> **Supplied data**
------------------------------------------------

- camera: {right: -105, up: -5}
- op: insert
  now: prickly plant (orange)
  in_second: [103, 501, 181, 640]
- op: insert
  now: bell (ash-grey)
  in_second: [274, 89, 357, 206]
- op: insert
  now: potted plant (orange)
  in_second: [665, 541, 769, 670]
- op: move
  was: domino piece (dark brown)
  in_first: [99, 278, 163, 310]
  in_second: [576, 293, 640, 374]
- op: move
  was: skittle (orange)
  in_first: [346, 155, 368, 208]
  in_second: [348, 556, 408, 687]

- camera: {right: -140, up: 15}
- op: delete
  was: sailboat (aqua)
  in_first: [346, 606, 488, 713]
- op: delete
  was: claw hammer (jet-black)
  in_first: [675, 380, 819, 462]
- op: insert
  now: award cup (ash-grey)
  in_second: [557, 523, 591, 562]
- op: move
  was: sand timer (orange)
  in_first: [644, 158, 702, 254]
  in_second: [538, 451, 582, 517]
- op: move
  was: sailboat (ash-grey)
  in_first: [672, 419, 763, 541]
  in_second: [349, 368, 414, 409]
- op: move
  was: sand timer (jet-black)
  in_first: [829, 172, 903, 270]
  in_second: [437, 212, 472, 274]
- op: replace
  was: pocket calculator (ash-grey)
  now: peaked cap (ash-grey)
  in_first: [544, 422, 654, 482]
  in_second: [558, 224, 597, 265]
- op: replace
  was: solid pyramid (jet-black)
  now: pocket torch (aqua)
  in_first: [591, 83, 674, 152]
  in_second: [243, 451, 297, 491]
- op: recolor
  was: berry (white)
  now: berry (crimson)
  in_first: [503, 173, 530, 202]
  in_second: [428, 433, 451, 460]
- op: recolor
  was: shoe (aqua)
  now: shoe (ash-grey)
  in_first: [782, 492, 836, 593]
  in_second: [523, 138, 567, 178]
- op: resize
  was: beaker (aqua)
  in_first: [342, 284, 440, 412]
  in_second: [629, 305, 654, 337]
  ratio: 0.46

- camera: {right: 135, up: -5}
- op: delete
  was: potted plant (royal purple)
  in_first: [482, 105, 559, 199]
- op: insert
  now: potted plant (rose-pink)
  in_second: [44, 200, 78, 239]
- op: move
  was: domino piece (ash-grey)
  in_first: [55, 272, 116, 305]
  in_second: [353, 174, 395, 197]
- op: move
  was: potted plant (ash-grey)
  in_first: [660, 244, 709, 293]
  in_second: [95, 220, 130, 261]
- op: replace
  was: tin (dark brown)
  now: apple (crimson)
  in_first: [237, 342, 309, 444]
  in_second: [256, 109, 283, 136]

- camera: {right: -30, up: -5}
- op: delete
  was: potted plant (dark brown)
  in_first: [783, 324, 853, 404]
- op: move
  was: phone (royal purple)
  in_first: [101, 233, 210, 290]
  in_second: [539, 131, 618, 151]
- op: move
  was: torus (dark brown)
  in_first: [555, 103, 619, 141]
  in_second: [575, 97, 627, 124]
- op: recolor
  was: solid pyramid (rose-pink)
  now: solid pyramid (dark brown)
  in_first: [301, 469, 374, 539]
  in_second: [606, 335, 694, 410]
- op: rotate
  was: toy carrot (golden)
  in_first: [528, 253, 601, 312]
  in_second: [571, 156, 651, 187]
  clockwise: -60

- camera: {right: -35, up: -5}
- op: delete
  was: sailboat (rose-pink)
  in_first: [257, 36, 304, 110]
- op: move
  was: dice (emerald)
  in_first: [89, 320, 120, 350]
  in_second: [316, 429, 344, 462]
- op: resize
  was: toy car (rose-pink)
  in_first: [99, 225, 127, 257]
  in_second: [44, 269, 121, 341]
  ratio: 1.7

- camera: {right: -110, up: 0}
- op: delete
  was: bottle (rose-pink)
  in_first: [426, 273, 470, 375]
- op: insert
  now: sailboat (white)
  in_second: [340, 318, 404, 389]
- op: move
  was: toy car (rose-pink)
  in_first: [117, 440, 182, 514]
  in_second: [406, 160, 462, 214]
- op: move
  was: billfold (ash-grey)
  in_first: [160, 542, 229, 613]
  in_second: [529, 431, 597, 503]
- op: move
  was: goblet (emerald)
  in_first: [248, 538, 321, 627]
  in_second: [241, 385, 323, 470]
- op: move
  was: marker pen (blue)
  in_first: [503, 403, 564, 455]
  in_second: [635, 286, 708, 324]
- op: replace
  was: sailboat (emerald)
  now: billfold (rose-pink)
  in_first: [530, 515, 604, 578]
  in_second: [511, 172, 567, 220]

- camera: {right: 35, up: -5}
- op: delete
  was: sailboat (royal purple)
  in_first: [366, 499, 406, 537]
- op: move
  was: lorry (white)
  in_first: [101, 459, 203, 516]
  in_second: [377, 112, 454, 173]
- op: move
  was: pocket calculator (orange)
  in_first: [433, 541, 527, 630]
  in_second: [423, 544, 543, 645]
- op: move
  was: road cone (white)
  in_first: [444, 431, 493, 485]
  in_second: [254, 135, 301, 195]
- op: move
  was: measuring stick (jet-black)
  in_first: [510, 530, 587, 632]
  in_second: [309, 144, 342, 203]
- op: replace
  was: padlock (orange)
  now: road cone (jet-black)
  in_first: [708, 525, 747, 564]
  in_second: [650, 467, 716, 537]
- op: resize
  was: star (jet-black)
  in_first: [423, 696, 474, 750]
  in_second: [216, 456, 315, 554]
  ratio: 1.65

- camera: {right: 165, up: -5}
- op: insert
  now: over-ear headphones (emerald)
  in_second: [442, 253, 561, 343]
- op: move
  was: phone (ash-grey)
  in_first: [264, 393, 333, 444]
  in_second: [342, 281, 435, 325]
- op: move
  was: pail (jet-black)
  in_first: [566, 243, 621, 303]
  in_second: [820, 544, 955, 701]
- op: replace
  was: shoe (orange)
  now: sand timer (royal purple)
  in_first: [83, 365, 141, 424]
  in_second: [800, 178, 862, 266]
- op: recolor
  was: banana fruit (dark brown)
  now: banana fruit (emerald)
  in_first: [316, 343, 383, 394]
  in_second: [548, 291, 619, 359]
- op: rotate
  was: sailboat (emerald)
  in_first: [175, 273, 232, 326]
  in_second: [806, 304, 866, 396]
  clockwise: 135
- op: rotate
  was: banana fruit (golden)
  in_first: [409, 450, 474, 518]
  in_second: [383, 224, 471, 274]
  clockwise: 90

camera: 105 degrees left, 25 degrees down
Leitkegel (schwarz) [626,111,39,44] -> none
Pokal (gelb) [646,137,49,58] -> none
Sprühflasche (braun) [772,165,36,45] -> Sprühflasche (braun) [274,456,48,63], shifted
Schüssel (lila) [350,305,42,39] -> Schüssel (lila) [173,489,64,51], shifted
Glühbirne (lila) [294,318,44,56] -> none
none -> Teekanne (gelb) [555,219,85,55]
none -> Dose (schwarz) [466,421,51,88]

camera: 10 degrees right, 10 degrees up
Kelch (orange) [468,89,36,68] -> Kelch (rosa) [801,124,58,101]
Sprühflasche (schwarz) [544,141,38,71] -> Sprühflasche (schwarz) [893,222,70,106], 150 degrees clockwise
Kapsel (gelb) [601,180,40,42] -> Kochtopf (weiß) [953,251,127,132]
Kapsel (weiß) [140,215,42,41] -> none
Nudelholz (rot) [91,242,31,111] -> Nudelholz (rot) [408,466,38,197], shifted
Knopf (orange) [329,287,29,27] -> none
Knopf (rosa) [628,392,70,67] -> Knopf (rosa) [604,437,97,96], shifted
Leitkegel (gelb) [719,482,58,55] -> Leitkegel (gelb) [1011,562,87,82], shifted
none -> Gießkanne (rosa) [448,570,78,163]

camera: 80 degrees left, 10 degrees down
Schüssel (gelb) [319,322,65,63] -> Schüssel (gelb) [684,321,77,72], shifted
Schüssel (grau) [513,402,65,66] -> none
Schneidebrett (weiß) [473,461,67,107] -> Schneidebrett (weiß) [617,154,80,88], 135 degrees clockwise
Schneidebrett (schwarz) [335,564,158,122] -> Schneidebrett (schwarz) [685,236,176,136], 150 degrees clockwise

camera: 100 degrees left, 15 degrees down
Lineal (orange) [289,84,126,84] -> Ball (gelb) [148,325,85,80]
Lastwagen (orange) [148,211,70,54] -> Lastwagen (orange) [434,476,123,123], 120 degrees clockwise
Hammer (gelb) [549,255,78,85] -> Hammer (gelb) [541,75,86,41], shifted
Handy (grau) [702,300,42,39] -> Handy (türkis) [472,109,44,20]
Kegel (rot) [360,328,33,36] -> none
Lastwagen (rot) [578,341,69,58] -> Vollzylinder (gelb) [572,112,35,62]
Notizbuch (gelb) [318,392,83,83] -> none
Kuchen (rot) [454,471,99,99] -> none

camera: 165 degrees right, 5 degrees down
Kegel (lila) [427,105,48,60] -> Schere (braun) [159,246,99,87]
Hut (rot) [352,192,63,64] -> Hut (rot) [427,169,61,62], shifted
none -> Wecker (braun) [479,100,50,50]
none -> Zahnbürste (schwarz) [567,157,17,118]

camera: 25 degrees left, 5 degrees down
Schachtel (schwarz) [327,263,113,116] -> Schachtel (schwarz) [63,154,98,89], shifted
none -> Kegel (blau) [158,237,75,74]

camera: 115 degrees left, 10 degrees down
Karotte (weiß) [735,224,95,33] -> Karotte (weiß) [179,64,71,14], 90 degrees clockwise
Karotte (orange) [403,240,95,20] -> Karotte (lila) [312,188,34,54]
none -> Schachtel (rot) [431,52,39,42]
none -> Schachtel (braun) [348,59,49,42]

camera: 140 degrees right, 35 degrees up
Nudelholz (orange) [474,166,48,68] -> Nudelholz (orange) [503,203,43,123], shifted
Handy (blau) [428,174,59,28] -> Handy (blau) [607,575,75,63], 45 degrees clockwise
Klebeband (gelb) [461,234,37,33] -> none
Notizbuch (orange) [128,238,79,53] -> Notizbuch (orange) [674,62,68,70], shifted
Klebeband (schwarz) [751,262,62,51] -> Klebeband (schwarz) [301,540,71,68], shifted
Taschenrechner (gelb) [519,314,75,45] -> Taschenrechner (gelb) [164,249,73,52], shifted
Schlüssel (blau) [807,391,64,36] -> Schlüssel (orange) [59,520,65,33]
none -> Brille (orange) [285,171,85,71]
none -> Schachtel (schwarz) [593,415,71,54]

------------------------------------------------

> **What to produce**
Write out the records exactly, starting at the first line and stopping after the line that contains "now: potted plant (rose-pink)".

> **Response for this exercise**
- camera: {right: -105, up: -5}
- op: insert
  now: prickly plant (orange)
  in_second: [103, 501, 181, 640]
- op: insert
  now: bell (ash-grey)
  in_second: [274, 89, 357, 206]
- op: insert
  now: potted plant (orange)
  in_second: [665, 541, 769, 670]
- op: move
  was: domino piece (dark brown)
  in_first: [99, 278, 163, 310]
  in_second: [576, 293, 640, 374]
- op: move
  was: skittle (orange)
  in_first: [346, 155, 368, 208]
  in_second: [348, 556, 408, 687]

- camera: {right: -140, up: 15}
- op: delete
  was: sailboat (aqua)
  in_first: [346, 606, 488, 713]
- op: delete
  was: claw hammer (jet-black)
  in_first: [675, 380, 819, 462]
- op: insert
  now: award cup (ash-grey)
  in_second: [557, 523, 591, 562]
- op: move
  was: sand timer (orange)
  in_first: [644, 158, 702, 254]
  in_second: [538, 451, 582, 517]
- op: move
  was: sailboat (ash-grey)
  in_first: [672, 419, 763, 541]
  in_second: [349, 368, 414, 409]
- op: move
  was: sand timer (jet-black)
  in_first: [829, 172, 903, 270]
  in_second: [437, 212, 472, 274]
- op: replace
  was: pocket calculator (ash-grey)
  now: peaked cap (ash-grey)
  in_first: [544, 422, 654, 482]
  in_second: [558, 224, 597, 265]
- op: replace
  was: solid pyramid (jet-black)
  now: pocket torch (aqua)
  in_first: [591, 83, 674, 152]
  in_second: [243, 451, 297, 491]
- op: recolor
  was: berry (white)
  now: berry (crimson)
  in_first: [503, 173, 530, 202]
  in_second: [428, 433, 451, 460]
- op: recolor
  was: shoe (aqua)
  now: shoe (ash-grey)
  in_first: [782, 492, 836, 593]
  in_second: [523, 138, 567, 178]
- op: resize
  was: beaker (aqua)
  in_first: [342, 284, 440, 412]
  in_second: [629, 305, 654, 337]
  ratio: 0.46

- camera: {right: 135, up: -5}
- op: delete
  was: potted plant (royal purple)
  in_first: [482, 105, 559, 199]
- op: insert
  now: potted plant (rose-pink)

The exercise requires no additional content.